■ **Exercise requirements**:
After locating the line that contains "change=insert; new=RoyalBlueWrappedGift (2nd" in the records below, write out exactly that line and each line after it through the one that contains "change=move; old=RoyalPurpleBell (1st", and nothing else.

■ **Recorded information**:
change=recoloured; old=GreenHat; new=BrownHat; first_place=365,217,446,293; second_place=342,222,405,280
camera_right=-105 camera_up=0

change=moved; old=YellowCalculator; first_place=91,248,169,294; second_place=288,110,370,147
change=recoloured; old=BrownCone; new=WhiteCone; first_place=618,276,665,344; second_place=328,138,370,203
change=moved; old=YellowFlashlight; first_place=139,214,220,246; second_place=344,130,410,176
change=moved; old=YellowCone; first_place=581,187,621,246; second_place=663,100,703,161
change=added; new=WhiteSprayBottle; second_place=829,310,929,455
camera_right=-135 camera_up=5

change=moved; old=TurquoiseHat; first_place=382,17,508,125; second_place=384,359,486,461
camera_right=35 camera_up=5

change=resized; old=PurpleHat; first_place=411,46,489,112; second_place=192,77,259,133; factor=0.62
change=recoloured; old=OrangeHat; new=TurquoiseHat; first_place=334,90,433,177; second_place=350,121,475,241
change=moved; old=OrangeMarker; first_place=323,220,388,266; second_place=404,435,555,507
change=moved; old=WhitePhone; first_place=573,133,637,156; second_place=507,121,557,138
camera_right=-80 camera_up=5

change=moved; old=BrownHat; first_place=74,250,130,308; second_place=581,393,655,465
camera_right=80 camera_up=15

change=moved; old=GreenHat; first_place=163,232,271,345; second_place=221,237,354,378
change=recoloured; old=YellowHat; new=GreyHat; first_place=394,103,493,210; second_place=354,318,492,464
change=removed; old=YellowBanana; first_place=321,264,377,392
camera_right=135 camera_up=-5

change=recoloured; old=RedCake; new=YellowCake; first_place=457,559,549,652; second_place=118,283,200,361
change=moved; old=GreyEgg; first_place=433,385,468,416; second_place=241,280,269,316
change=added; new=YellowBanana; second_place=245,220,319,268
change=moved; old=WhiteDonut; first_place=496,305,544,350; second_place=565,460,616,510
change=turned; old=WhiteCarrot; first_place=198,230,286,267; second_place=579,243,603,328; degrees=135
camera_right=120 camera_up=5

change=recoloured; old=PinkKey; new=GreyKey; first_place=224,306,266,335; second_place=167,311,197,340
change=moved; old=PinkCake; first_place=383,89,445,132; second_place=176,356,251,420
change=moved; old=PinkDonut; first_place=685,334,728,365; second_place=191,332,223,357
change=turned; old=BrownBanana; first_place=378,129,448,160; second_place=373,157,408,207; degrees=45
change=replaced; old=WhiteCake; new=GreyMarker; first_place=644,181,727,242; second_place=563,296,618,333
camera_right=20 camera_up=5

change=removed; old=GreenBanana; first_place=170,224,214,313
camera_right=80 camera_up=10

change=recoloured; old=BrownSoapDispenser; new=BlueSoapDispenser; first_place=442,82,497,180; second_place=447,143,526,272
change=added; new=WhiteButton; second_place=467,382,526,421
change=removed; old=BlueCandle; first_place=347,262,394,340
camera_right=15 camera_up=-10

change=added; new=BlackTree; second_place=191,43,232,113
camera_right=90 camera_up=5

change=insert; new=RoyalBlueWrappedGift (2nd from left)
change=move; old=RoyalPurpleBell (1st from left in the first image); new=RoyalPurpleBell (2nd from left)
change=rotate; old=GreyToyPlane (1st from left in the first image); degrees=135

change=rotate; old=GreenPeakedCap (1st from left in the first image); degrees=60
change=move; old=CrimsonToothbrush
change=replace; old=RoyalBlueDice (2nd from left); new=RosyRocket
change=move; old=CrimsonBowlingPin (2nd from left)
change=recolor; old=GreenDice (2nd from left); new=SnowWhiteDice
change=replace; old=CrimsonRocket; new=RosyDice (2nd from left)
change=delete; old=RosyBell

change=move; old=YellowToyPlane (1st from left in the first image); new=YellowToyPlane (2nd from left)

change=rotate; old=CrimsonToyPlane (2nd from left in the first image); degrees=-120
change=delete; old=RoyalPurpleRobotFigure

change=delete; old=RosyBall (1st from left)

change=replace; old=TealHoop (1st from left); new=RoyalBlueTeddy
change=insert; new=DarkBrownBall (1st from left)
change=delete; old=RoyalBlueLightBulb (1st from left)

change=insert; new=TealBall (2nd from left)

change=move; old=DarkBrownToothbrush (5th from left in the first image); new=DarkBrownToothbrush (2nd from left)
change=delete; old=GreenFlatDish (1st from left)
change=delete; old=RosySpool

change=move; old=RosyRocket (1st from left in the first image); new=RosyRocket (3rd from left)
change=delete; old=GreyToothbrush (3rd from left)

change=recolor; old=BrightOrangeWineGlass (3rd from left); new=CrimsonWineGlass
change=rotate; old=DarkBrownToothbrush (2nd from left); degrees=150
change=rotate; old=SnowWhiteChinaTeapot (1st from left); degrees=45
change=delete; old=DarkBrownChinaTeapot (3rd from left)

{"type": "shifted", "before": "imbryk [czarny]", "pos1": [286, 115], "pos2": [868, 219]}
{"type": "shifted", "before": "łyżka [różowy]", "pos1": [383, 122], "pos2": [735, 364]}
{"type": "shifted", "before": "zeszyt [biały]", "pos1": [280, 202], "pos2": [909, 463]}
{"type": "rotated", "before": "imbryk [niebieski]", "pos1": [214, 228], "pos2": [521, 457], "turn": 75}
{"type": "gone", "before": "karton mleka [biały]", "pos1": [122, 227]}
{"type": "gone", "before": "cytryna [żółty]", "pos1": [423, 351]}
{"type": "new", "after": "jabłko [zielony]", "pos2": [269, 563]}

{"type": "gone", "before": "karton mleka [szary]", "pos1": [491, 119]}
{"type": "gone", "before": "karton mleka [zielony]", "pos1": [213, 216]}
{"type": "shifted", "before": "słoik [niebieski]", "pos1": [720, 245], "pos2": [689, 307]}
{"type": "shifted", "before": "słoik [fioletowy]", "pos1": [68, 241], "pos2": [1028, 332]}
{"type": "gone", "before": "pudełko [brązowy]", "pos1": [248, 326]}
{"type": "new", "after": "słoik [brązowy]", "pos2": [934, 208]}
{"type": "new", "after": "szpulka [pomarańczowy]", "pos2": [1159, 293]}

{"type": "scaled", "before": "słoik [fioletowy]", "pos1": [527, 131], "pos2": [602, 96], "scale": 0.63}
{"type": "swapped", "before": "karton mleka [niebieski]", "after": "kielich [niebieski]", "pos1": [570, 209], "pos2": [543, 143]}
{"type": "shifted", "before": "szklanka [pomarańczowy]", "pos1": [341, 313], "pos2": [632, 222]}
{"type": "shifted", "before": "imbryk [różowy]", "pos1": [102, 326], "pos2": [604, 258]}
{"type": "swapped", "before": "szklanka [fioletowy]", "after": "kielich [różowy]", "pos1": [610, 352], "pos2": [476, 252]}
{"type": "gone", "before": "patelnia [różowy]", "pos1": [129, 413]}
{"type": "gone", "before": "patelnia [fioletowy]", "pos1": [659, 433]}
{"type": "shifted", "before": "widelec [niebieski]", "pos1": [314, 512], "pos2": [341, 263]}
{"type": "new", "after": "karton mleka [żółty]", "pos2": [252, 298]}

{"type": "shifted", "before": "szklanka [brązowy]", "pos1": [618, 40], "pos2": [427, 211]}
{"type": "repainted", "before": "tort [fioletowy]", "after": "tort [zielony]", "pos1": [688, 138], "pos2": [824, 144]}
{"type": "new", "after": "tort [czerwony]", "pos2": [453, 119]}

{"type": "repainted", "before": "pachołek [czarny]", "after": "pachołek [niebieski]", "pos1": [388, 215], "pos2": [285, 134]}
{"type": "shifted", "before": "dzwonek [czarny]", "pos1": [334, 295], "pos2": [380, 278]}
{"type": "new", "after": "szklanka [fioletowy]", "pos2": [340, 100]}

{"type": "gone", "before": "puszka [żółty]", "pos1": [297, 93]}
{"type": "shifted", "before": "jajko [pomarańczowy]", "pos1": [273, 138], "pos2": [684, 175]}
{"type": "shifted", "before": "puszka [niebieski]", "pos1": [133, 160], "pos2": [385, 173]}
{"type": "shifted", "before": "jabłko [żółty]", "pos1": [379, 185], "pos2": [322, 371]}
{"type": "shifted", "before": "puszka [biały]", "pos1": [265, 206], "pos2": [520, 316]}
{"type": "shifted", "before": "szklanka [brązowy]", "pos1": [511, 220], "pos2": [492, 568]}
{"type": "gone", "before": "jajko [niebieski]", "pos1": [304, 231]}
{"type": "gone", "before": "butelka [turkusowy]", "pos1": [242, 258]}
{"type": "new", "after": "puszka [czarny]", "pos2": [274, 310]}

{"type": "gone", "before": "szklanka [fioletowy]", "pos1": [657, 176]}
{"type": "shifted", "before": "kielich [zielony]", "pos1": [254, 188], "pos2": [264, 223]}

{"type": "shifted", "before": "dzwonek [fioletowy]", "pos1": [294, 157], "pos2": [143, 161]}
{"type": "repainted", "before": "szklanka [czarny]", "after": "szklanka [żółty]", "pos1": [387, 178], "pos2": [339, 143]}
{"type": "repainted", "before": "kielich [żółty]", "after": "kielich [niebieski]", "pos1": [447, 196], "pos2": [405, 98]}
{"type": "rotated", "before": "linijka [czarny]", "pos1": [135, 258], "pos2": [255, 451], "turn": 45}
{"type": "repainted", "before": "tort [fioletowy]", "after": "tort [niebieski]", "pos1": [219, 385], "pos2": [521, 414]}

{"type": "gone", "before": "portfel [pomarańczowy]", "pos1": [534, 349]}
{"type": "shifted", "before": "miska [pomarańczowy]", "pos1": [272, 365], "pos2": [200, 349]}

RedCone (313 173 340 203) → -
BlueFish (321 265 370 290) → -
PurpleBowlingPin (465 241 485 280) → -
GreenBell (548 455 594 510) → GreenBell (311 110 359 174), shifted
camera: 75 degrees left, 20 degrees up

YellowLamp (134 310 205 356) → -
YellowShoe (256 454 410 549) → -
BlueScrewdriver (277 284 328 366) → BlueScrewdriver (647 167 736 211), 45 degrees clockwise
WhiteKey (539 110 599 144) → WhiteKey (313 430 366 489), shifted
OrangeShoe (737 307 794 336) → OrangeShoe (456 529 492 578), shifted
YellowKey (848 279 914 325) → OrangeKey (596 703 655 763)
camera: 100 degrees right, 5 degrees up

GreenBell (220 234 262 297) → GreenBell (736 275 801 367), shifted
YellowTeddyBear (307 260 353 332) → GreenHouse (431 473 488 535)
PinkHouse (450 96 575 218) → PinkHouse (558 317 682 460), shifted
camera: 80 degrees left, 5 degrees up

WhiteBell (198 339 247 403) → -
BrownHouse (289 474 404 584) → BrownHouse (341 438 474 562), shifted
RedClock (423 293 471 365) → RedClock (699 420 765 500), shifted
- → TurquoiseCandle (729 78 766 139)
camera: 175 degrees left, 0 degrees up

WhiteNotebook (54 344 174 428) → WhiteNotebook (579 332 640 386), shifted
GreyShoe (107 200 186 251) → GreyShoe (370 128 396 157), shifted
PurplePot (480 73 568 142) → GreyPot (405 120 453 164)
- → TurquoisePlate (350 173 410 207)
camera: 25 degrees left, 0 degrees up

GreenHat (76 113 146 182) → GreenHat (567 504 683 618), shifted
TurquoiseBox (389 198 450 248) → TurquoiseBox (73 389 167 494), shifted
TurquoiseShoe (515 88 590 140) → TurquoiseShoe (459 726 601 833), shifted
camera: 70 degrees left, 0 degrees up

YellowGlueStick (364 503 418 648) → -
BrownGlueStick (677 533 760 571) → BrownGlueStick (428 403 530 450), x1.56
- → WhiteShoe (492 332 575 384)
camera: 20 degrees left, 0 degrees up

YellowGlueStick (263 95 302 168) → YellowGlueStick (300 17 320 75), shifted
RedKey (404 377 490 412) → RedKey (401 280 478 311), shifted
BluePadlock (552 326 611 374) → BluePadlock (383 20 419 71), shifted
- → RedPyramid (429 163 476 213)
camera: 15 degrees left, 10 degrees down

■ **Task result**:
change=insert; new=RoyalBlueWrappedGift (2nd from left)
change=move; old=RoyalPurpleBell (1st from left in the first image); new=RoyalPurpleBell (2nd from left)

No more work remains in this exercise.